= Dataset =
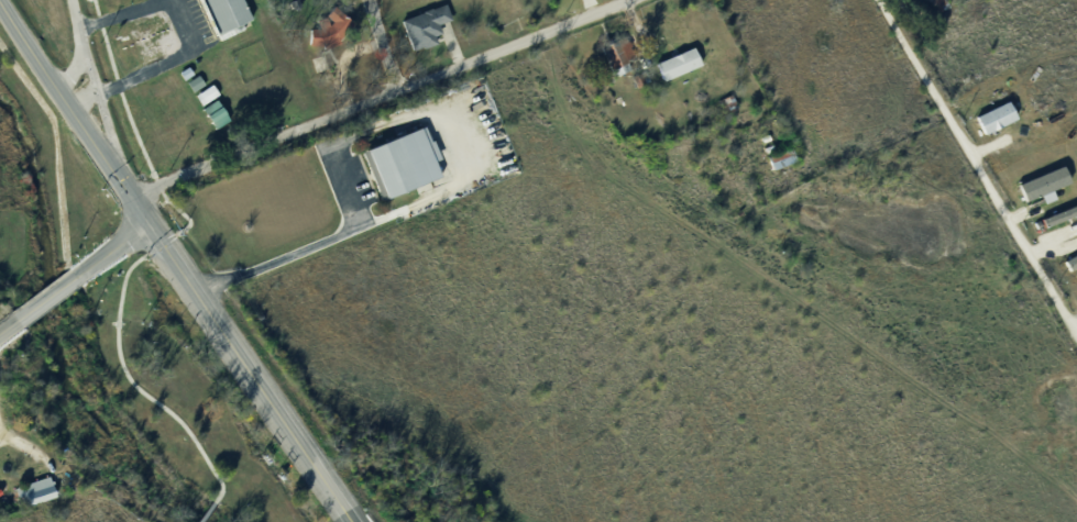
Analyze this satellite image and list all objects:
road: (114, 13)
building: (219, 17)
building: (421, 30)
building: (324, 33)
road: (385, 46)
road: (80, 63)
road: (162, 63)
building: (606, 63)
building: (672, 71)
building: (180, 78)
building: (191, 87)
road: (121, 91)
building: (210, 93)
road: (381, 99)
building: (202, 100)
building: (220, 112)
building: (993, 117)
building: (211, 119)
road: (348, 139)
building: (399, 167)
road: (980, 167)
building: (1042, 184)
park: (19, 210)
traffic signals: (147, 220)
road: (114, 245)
road: (176, 261)
road: (49, 292)
road: (8, 323)
road: (114, 349)
road: (18, 443)
building: (41, 488)
building: (0, 494)
building: (30, 497)

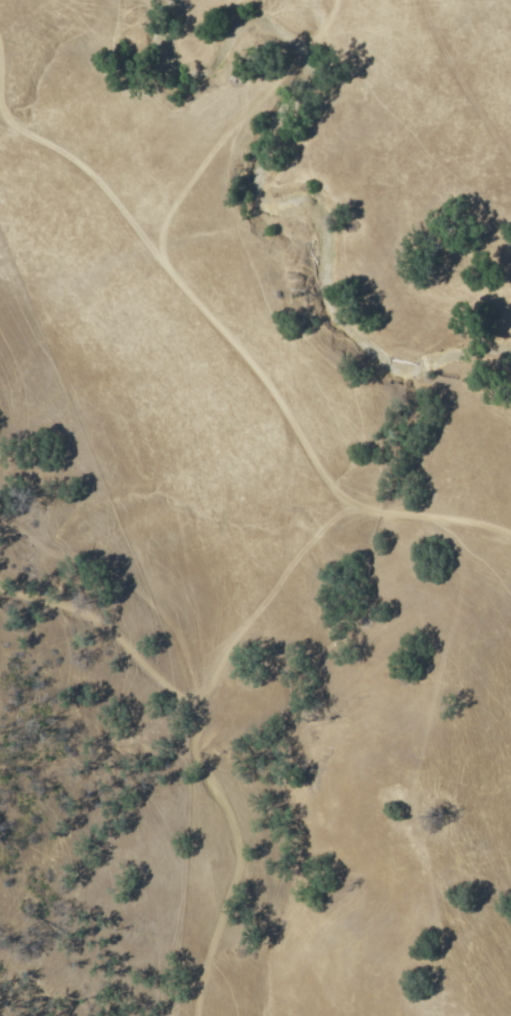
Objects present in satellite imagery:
road: (464, 78)
road: (220, 332)

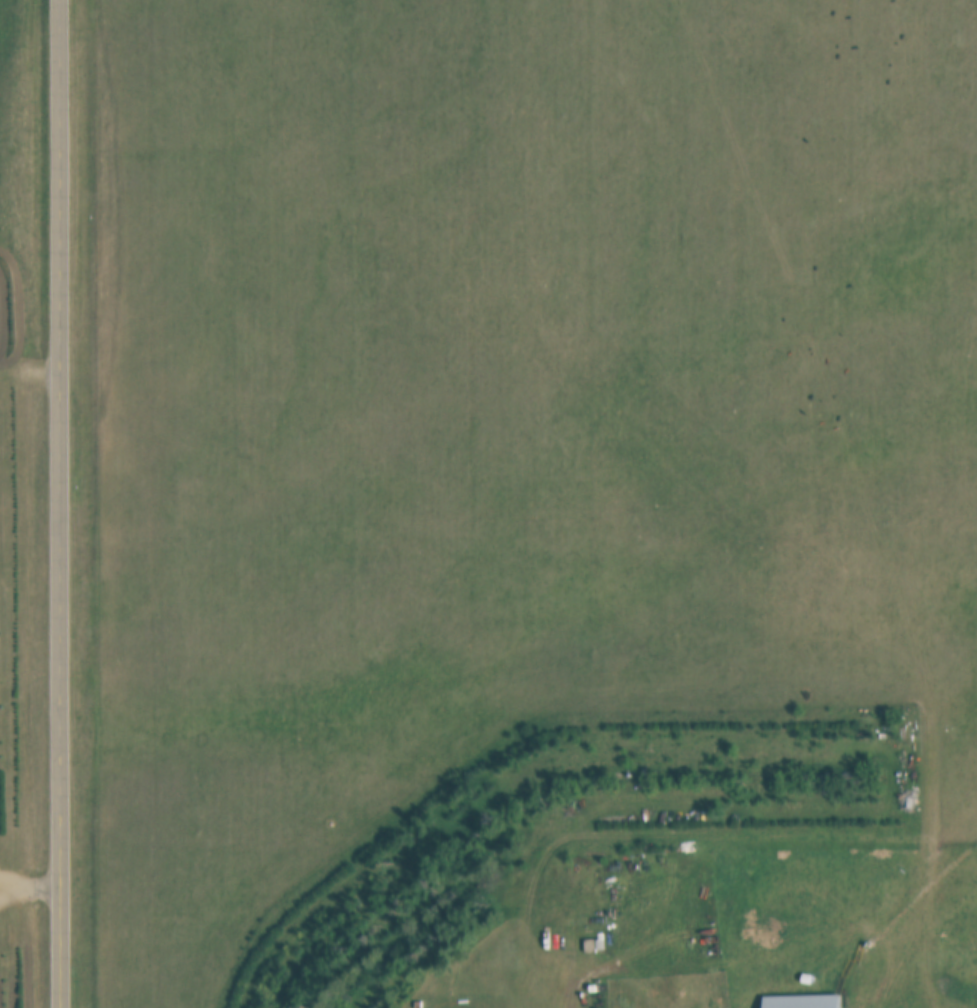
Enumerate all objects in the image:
road: (61, 504)
road: (723, 837)
road: (31, 873)
building: (809, 1002)

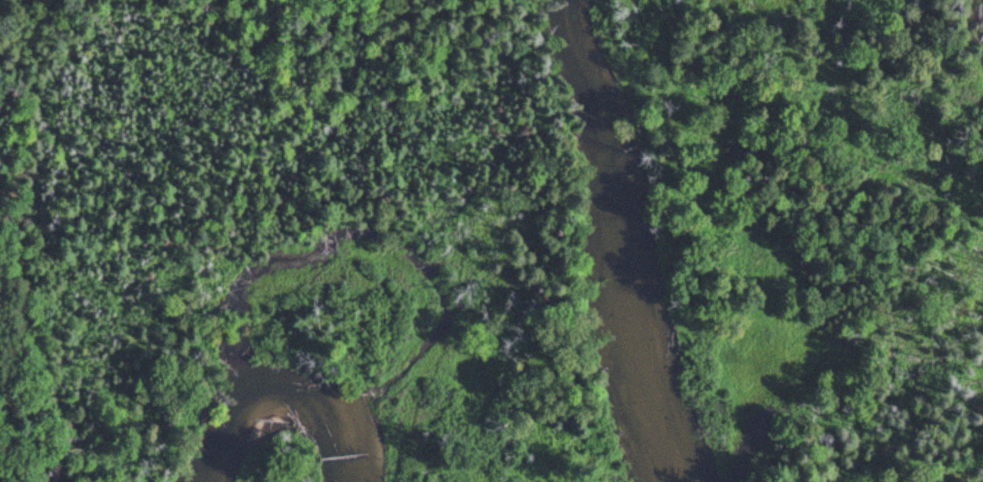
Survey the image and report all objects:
river: (616, 243)
river: (348, 251)
river: (317, 407)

= Assignment =
Your answer must be the lines from the one containing "Enumerate all objects" through the final line of the entries, duplicated exactly, with both ends kept and all pictures left out.

= Completed task =
Enumerate all objects in the image:
road: (61, 504)
road: (723, 837)
road: (31, 873)
building: (809, 1002)

Survey the image and report all objects:
river: (616, 243)
river: (348, 251)
river: (317, 407)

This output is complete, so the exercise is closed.